---------- MATERIALS PROVIDED ----------
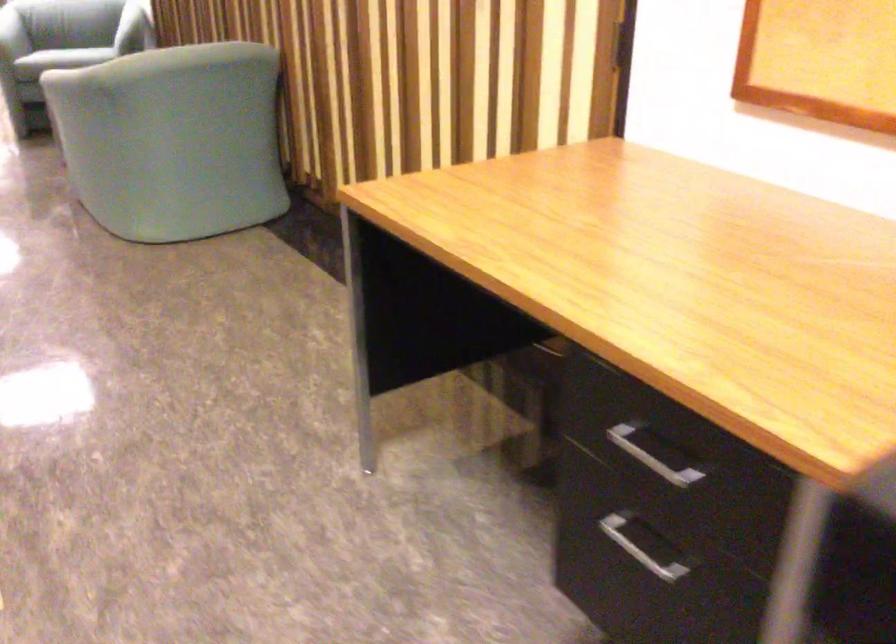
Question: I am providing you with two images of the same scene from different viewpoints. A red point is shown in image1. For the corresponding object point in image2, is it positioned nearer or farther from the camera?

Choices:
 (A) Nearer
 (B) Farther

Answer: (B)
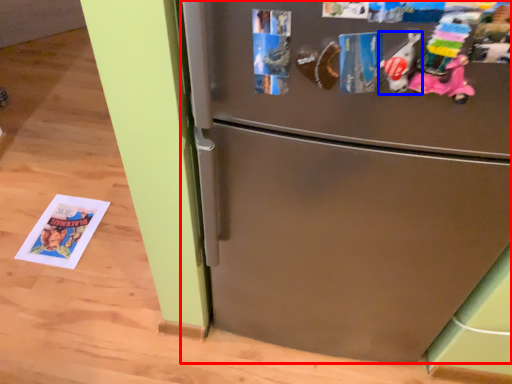
Question: Which object appears farthest to the camera in this image, refrigerator (highlighted by a red box) or toy (highlighted by a blue box)?

Choices:
 (A) refrigerator
 (B) toy

Answer: (A)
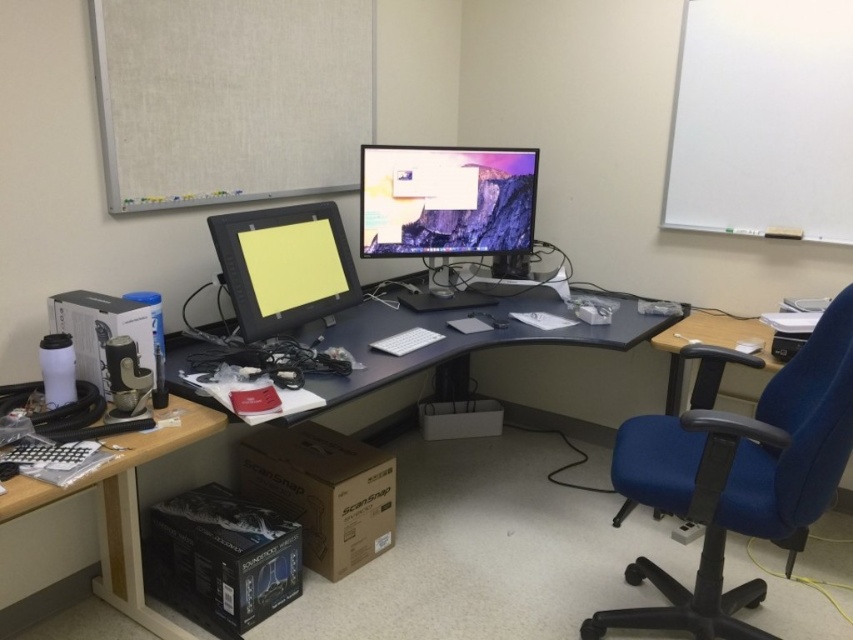
Question: Considering the real-world distances, which object is farthest from the black plastic keyboard at lower left?

Choices:
 (A) blue fabric swivel chair at right
 (B) matte black monitor at center
 (C) satin black monitor at center
 (D) matte black computer desk at center

Answer: (A)

Question: Where is satin black monitor at center located in relation to black plastic keyboard at lower left in the image?

Choices:
 (A) above
 (B) below

Answer: (A)

Question: Which of these objects is positioned closest to the matte black monitor at center?

Choices:
 (A) blue fabric swivel chair at right
 (B) black plastic keyboard at lower left
 (C) matte black computer desk at center

Answer: (C)

Question: Is satin black monitor at center in front of black plastic keyboard at lower left?

Choices:
 (A) no
 (B) yes

Answer: (A)

Question: Which object is the farthest from the matte black computer desk at center?

Choices:
 (A) blue fabric swivel chair at right
 (B) black plastic keyboard at lower left
 (C) matte black monitor at center
 (D) satin black monitor at center

Answer: (B)

Question: Where is matte black computer desk at center located in relation to black plastic keyboard at lower left in the image?

Choices:
 (A) below
 (B) above

Answer: (B)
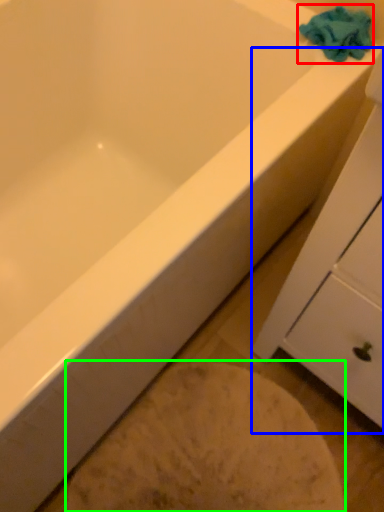
Question: Which is farther away from bath towel (highlighted by a red box)? cabinetry (highlighted by a blue box) or porcelain (highlighted by a green box)?

Choices:
 (A) cabinetry
 (B) porcelain

Answer: (B)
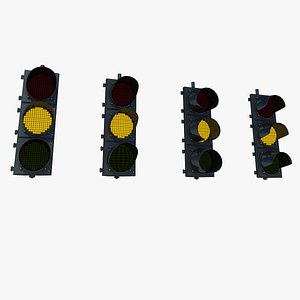
This screenshot has width=300, height=300. I want to click on light2, so click(x=111, y=110).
----------
# EXERCISE PROMPT
Output every line of the material above as a JSON list of strings, one string per line, with blank lines dropped. Omit the pictures.

# ANSWER TO THIS TASK
[
  "Question: I am providing you with two images of the same scene from different viewpoints. A red point is shown in image1. For the corresponding object point in image2, is it positioned nearer or farther from the camera?",
  "Choices:",
  " (A) Nearer",
  " (B) Farther",
  "Answer: (B)",
  "Question: Which object appears farthest to the camera in this image, refrigerator (highlighted by a red box) or toy (highlighted by a blue box)?",
  "Choices:",
  " (A) refrigerator",
  " (B) toy",
  "Answer: (A)",
  "Question: Considering the real-world distances, which object is farthest from the black plastic keyboard at lower left?",
  "Choices:",
  " (A) blue fabric swivel chair at right",
  " (B) matte black monitor at center",
  " (C) satin black monitor at center",
  " (D) matte black computer desk at center",
  "Answer: (A)",
  "Question: Where is satin black monitor at center located in relation to black plastic keyboard at lower left in the image?",
  "Choices:",
  " (A) above",
  " (B) below",
  "Answer: (A)",
  "Question: Which of these objects is positioned closest to the matte black monitor at center?",
  "Choices:",
  " (A) blue fabric swivel chair at right",
  " (B) black plastic keyboard at lower left",
  " (C) matte black computer desk at center",
  "Answer: (C)",
  "Question: Is satin black monitor at center in front of black plastic keyboard at lower left?",
  "Choices:",
  " (A) no",
  " (B) yes",
  "Answer: (A)",
  "Question: Which object is the farthest from the matte black computer desk at center?",
  "Choices:",
  " (A) blue fabric swivel chair at right",
  " (B) black plastic keyboard at lower left",
  " (C) matte black monitor at center",
  " (D) satin black monitor at center",
  "Answer: (B)",
  "Question: Where is matte black computer desk at center located in relation to black plastic keyboard at lower left in the image?",
  "Choices:",
  " (A) below",
  " (B) above",
  "Answer: (B)",
  "Question: Which is farther away from bath towel (highlighted by a red box)? cabinetry (highlighted by a blue box) or porcelain (highlighted by a green box)?",
  "Choices:",
  " (A) cabinetry",
  " (B) porcelain",
  "Answer: (B)",
  "This screenshot has width=300, height=300. I want to click on light2, so click(x=111, y=110)."
]